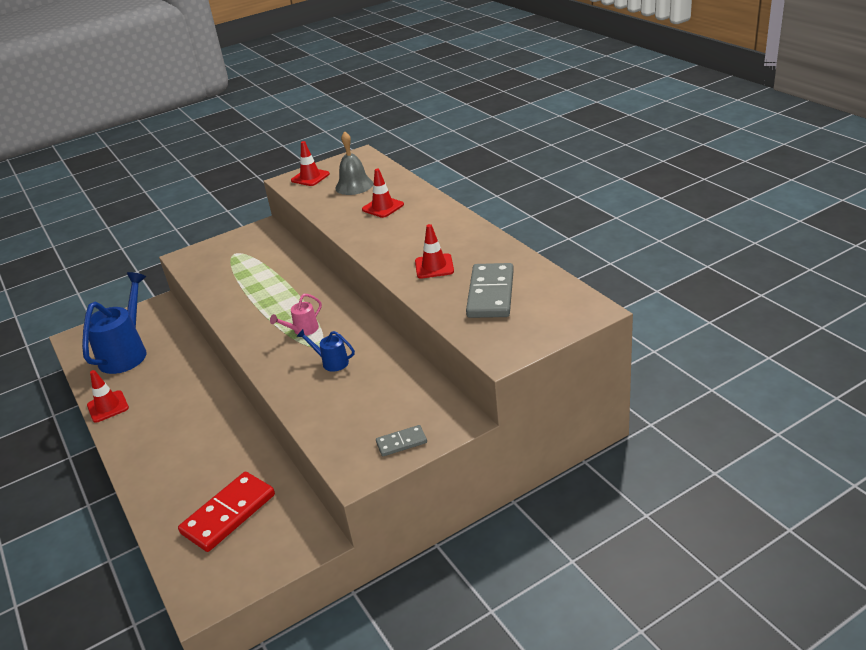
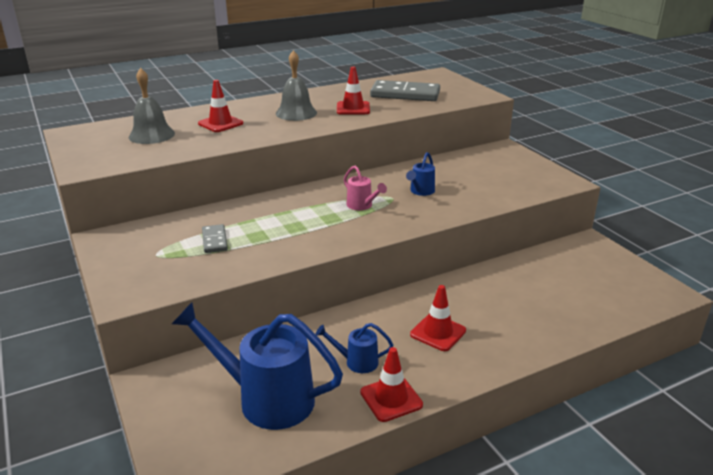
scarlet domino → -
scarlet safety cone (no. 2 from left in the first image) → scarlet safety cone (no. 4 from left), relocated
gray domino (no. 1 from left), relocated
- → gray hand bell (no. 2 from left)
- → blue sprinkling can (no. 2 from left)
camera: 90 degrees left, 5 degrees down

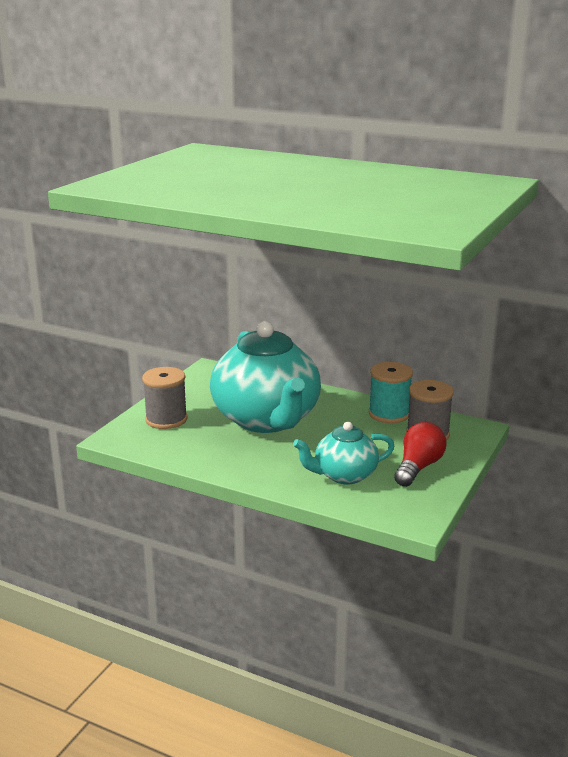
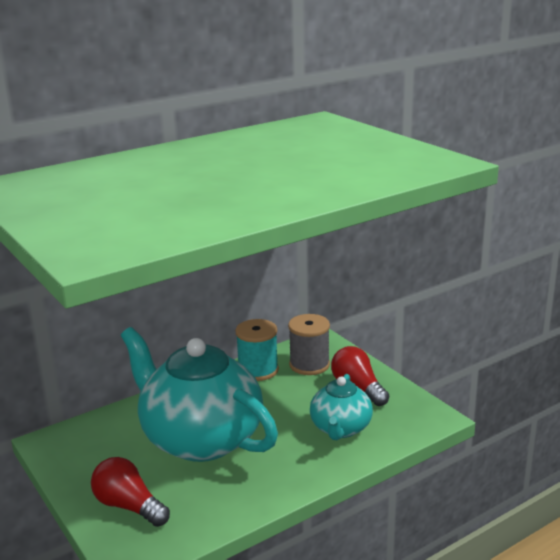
gray bobbin (no. 1 from left) → scarlet bulb (no. 1 from left)
aqua teapot (no. 1 from left), 150 degrees counterclockwise
camera: 60 degrees left, 0 degrees up

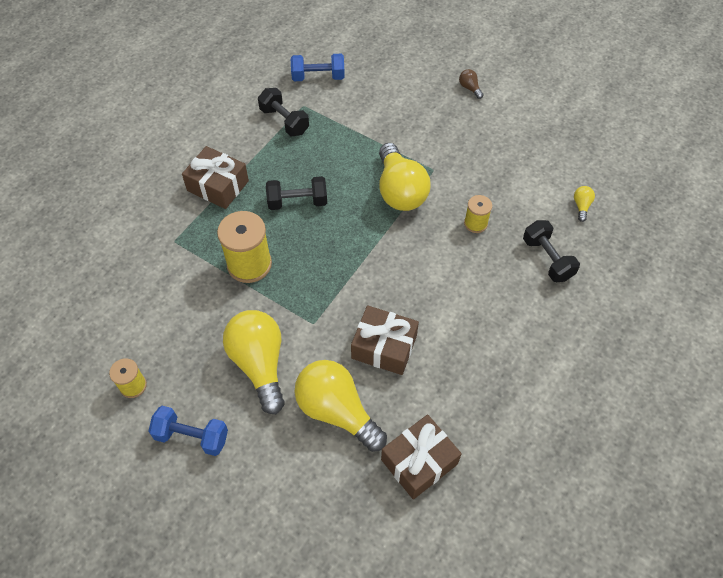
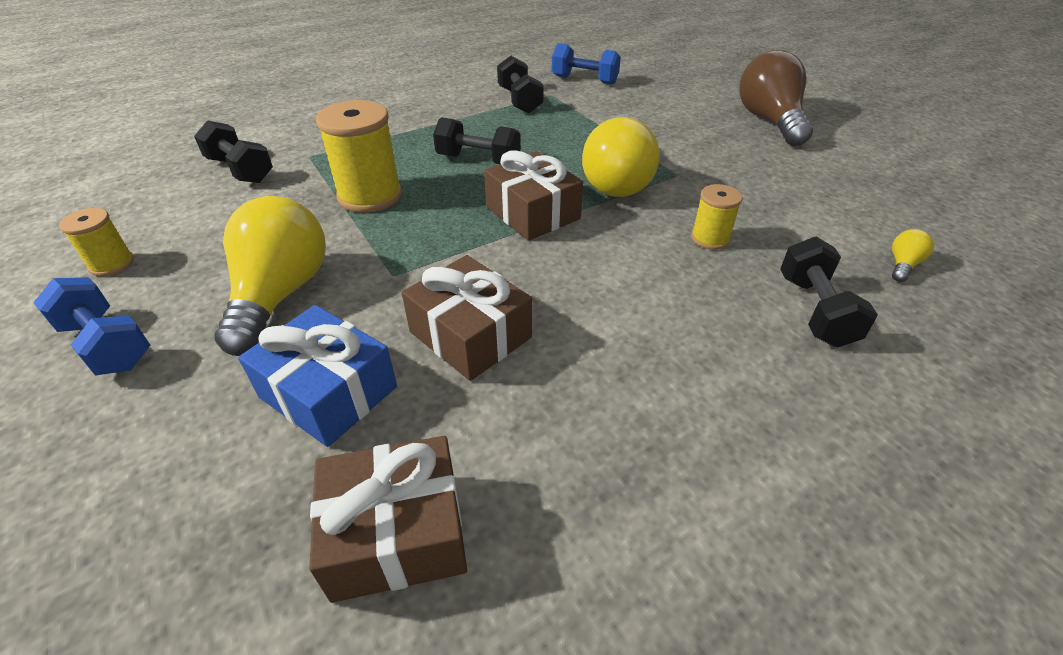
russet gift (no. 1 from left in the first image) → russet gift (no. 3 from left), relocated
bright yellow bulb (no. 2 from left) → blue gift
russet bulb, x2.48
- → black free weight (no. 1 from left)
camera: 25 degrees right, 15 degrees down

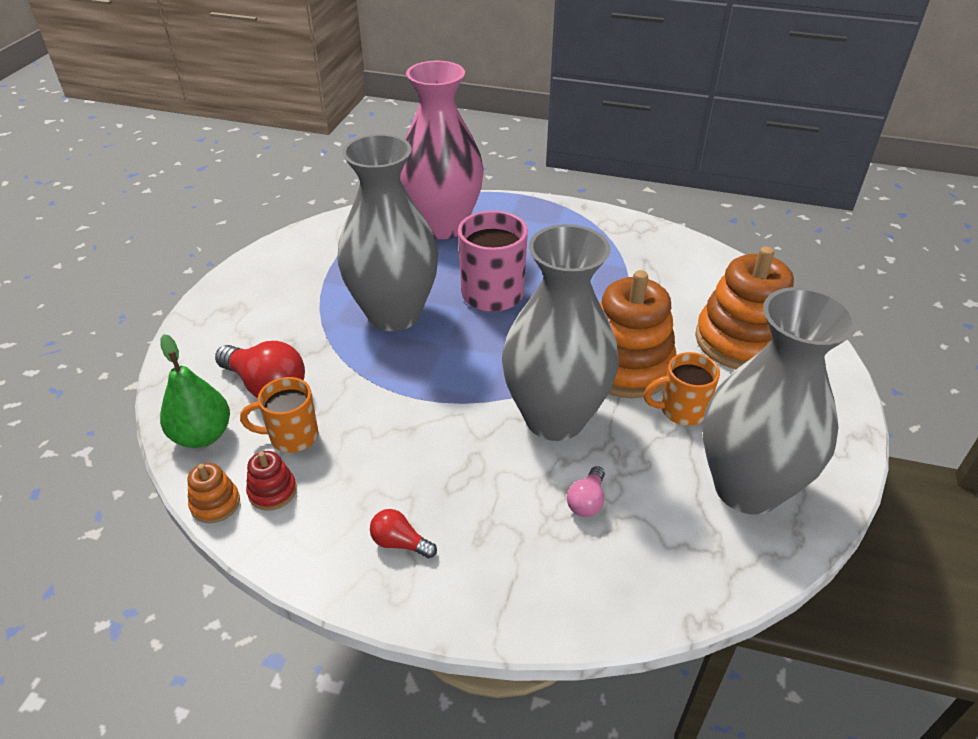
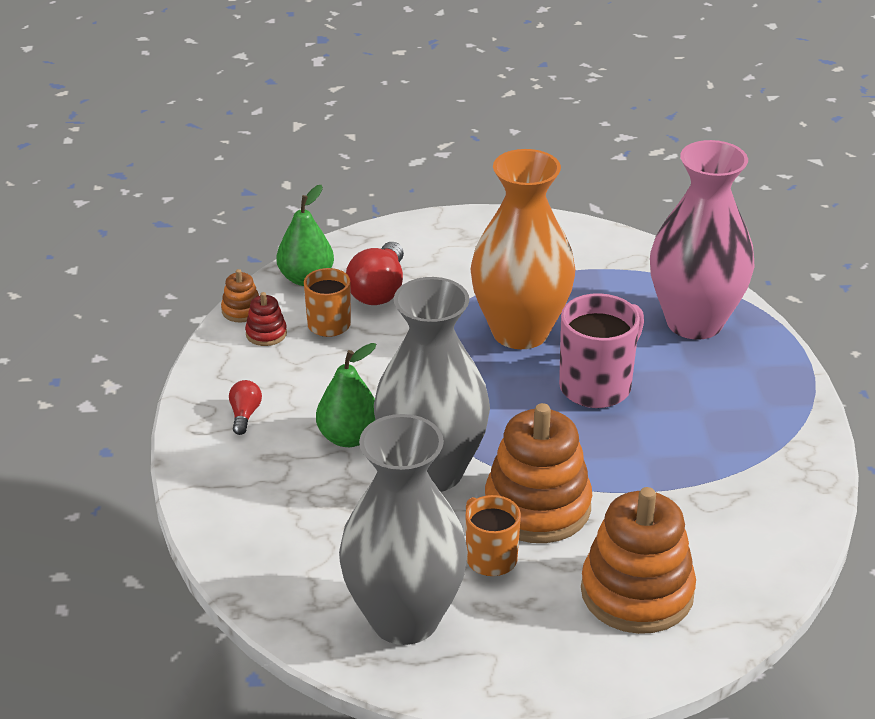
gray vase (no. 1 from left) → orange-coloured vase
rosy bulb → -
- → leaf-green pear (no. 2 from left)
camera: 70 degrees right, 5 degrees down

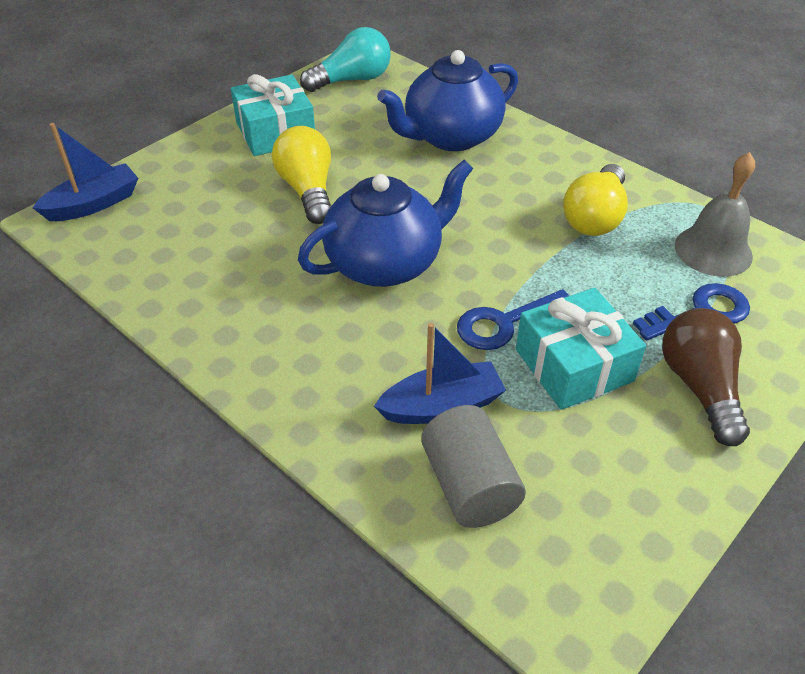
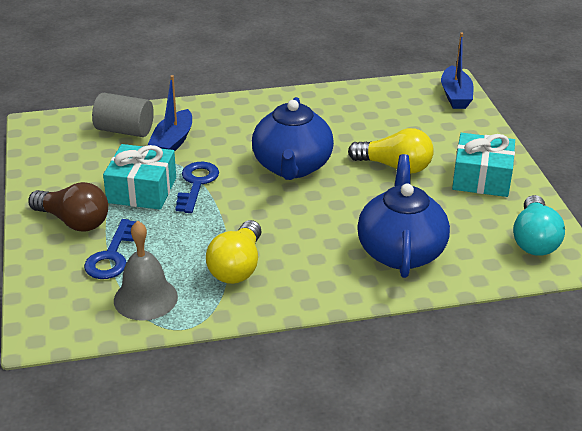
bright yellow bulb (no. 2 from left in the first image) → bright yellow bulb (no. 1 from left), 135 degrees counterclockwise
camera: 125 degrees right, 10 degrees down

-*-*-

Exercise description
Keep the pictures out and transcribe the listing exactly.

Problem solution
scarlet domino → -
scarlet safety cone (no. 2 from left in the first image) → scarlet safety cone (no. 4 from left), relocated
gray domino (no. 1 from left), relocated
- → gray hand bell (no. 2 from left)
- → blue sprinkling can (no. 2 from left)
camera: 90 degrees left, 5 degrees down

gray bobbin (no. 1 from left) → scarlet bulb (no. 1 from left)
aqua teapot (no. 1 from left), 150 degrees counterclockwise
camera: 60 degrees left, 0 degrees up

russet gift (no. 1 from left in the first image) → russet gift (no. 3 from left), relocated
bright yellow bulb (no. 2 from left) → blue gift
russet bulb, x2.48
- → black free weight (no. 1 from left)
camera: 25 degrees right, 15 degrees down

gray vase (no. 1 from left) → orange-coloured vase
rosy bulb → -
- → leaf-green pear (no. 2 from left)
camera: 70 degrees right, 5 degrees down

bright yellow bulb (no. 2 from left in the first image) → bright yellow bulb (no. 1 from left), 135 degrees counterclockwise
camera: 125 degrees right, 10 degrees down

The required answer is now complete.